+++ Listed entries

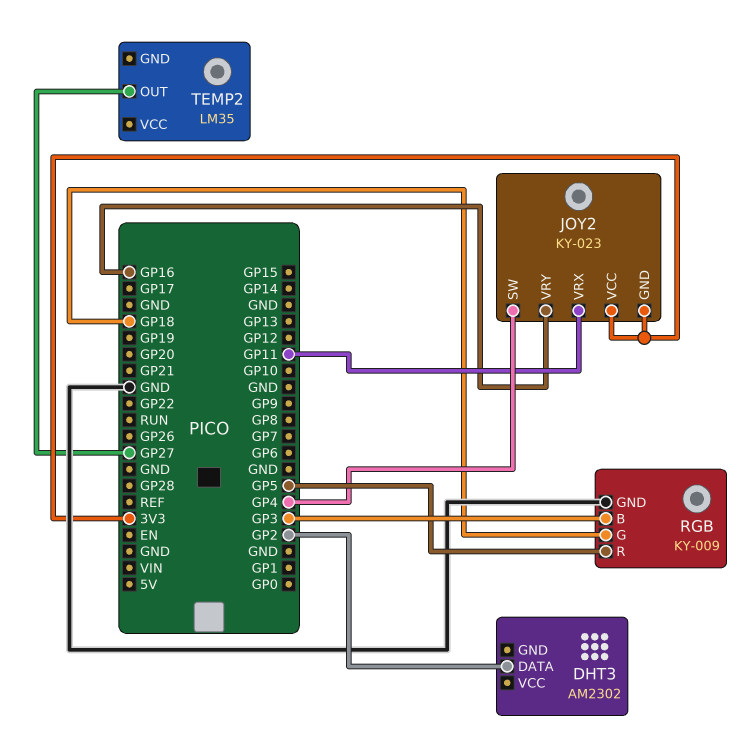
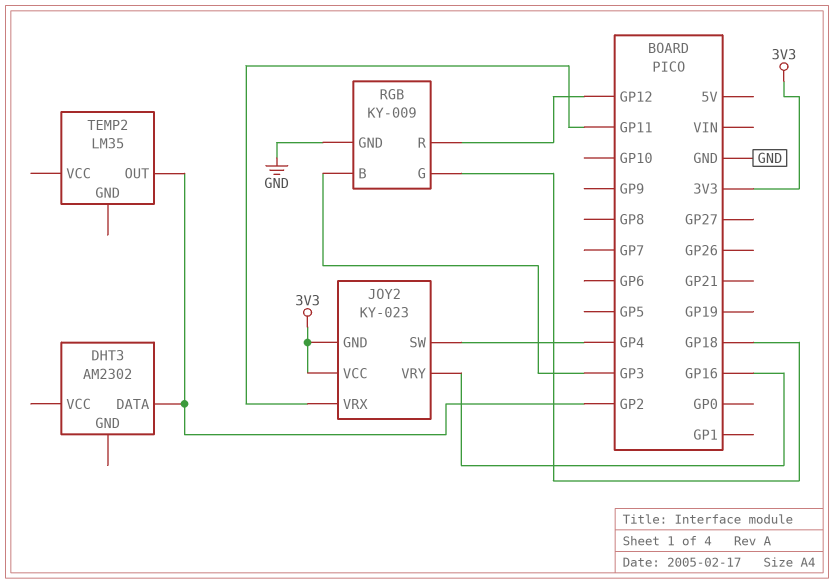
RGB pin R: GP5 -> GP12
TEMP2 pin OUT: GP27 -> GP2

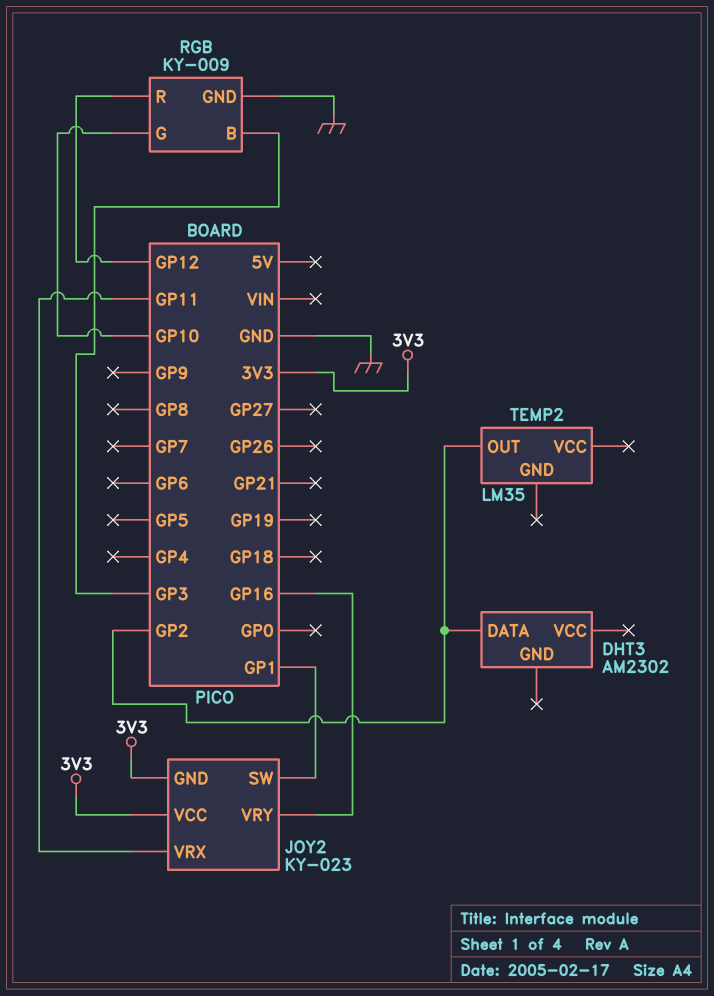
JOY2 pin SW: GP4 -> GP1
RGB pin G: GP18 -> GP10

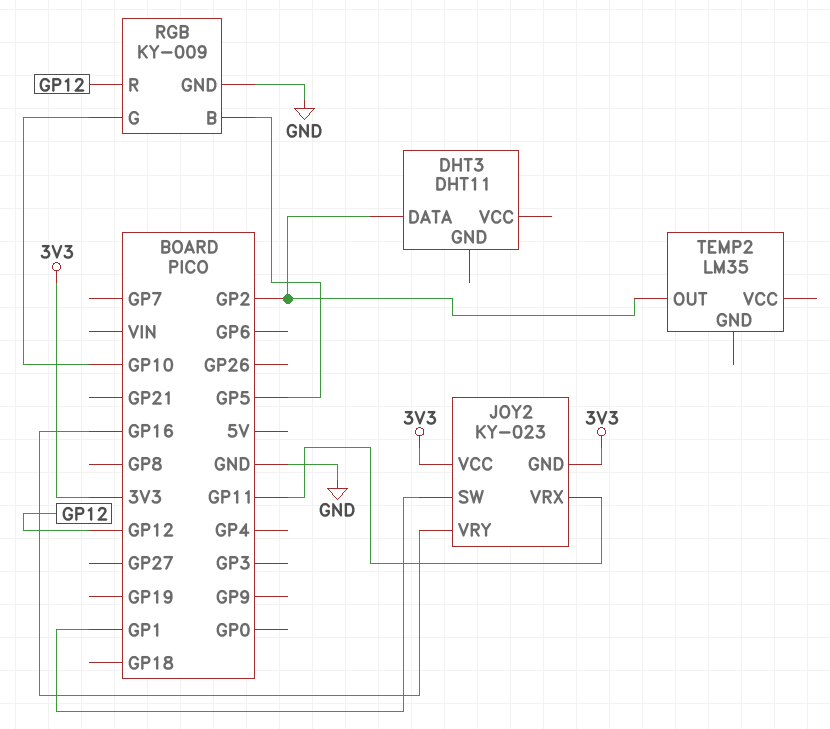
DHT3: AM2302 -> DHT11
RGB pin B: GP3 -> GP5

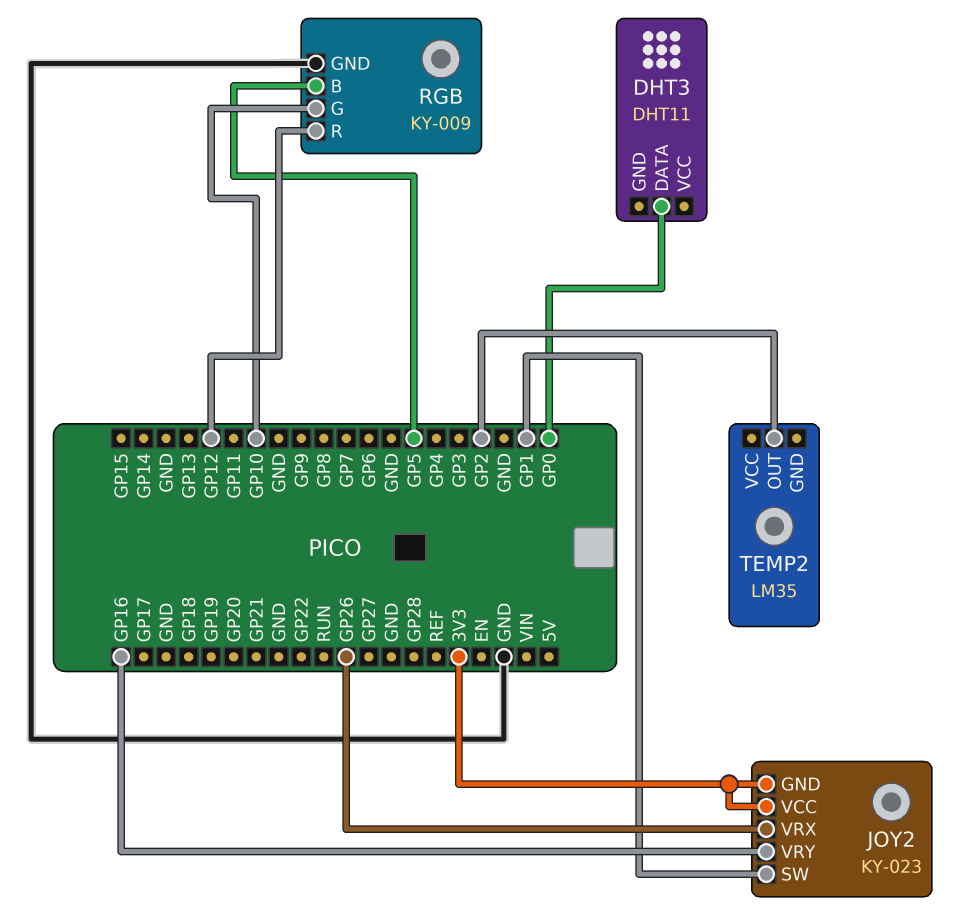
DHT3 pin DATA: GP2 -> GP0
JOY2 pin VRX: GP11 -> GP26

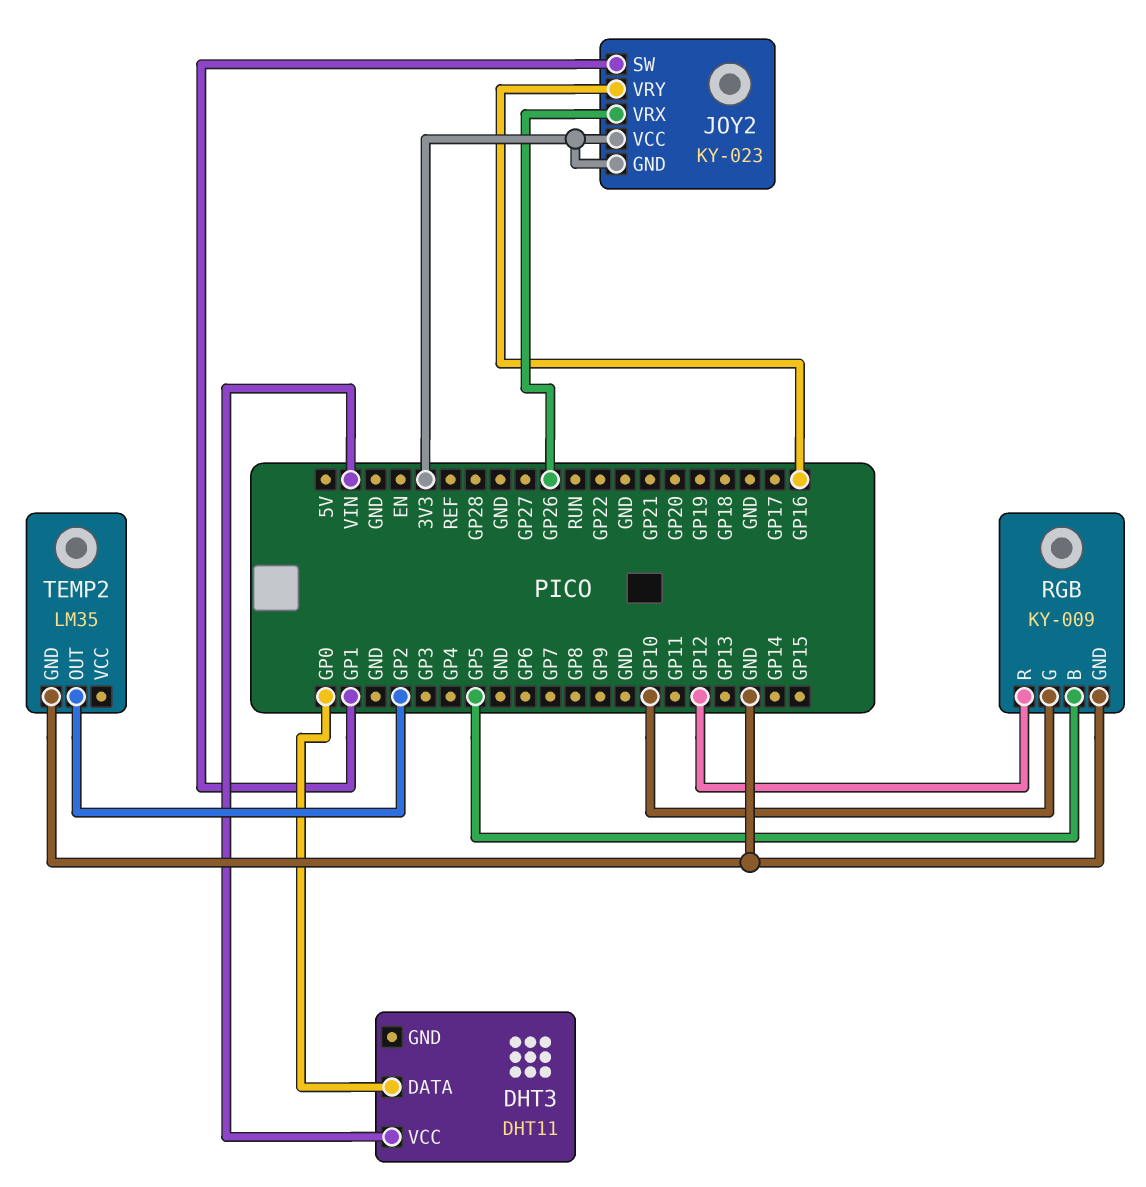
DHT3 pin VCC: none -> VIN
TEMP2 pin GND: none -> GND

++++++

[Exercise description]
What are the lines from the one containing "JOY2 pin SW: GP4 -> GP1" through the end of the records? Write them out exactly, leaving out the pictures.

[Exercise response]
JOY2 pin SW: GP4 -> GP1
RGB pin G: GP18 -> GP10

DHT3: AM2302 -> DHT11
RGB pin B: GP3 -> GP5

DHT3 pin DATA: GP2 -> GP0
JOY2 pin VRX: GP11 -> GP26

DHT3 pin VCC: none -> VIN
TEMP2 pin GND: none -> GND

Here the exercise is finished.